Exercise input ▸
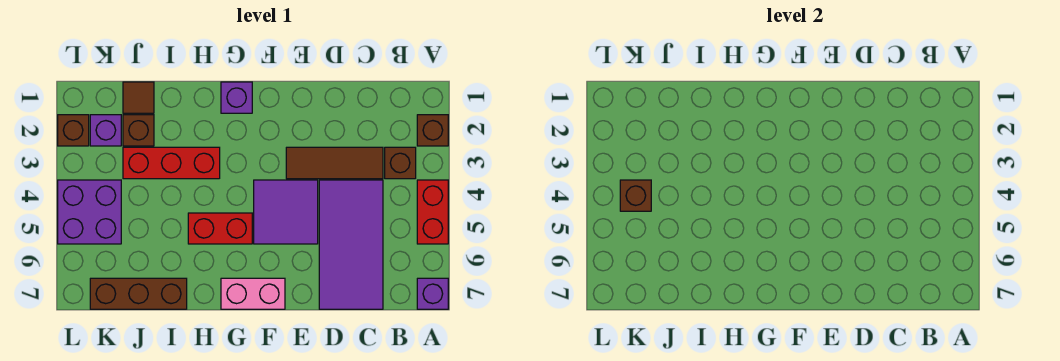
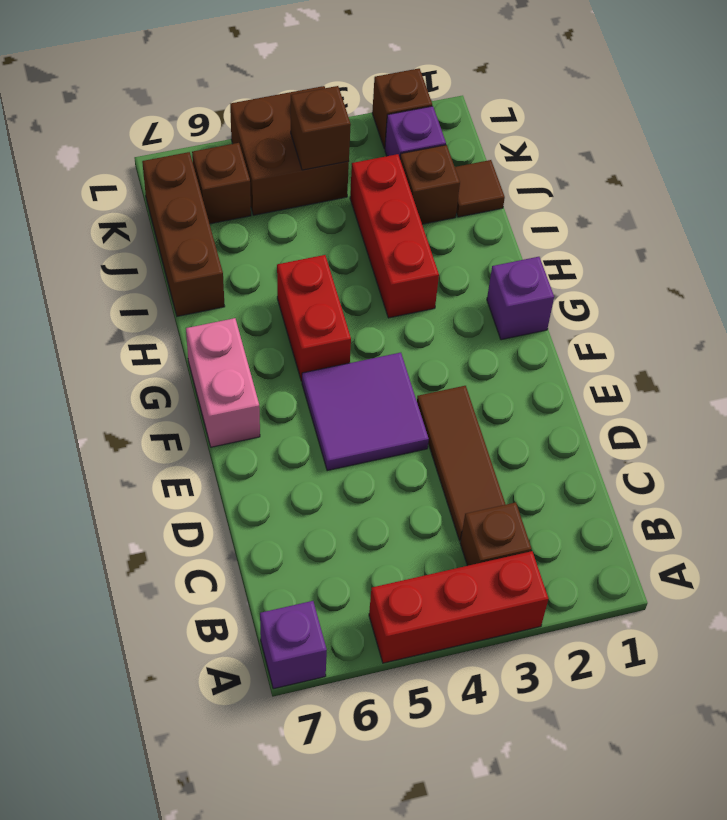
brown brick A2 level 1 -> brown brick K6 level 1
red brick A4:A5 level 1 -> red brick A3:A5 level 1
purple tile C4:D7 level 1 -> none
purple brick K4:L5 level 1 -> brown brick K4:L5 level 1

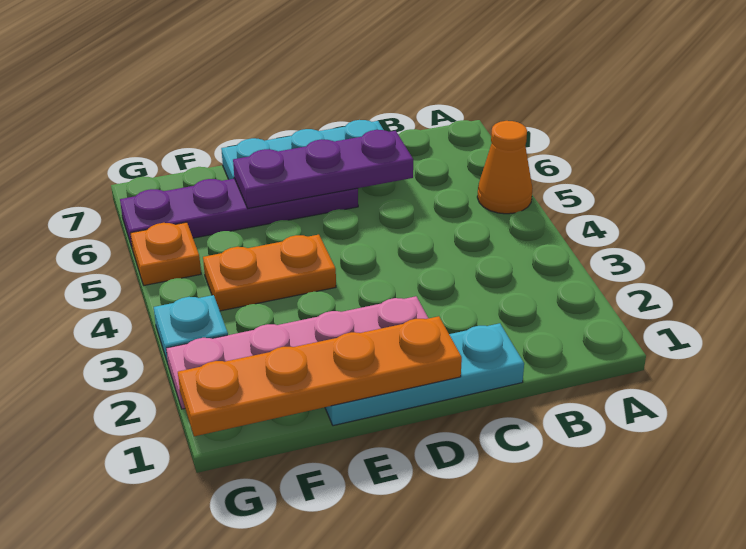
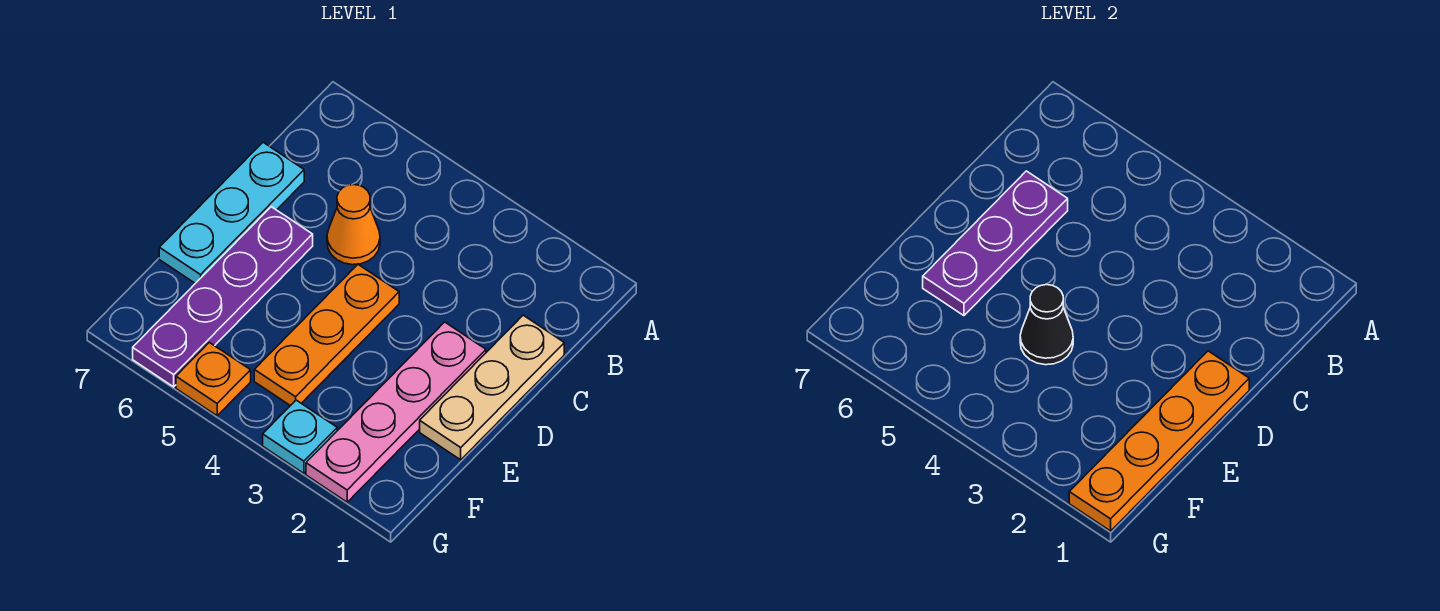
orange cone A5 level 1 -> orange cone C5 level 1
cyan plate C1:E1 level 1 -> tan plate C1:E1 level 1
orange plate E4:F4 level 1 -> orange plate D4:F4 level 1
none -> black cone E4 level 2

Work instruction ▸ The only acceptable answer is a number: how many lines of the listing contain the word "brown".

Solution for this task ▸ 2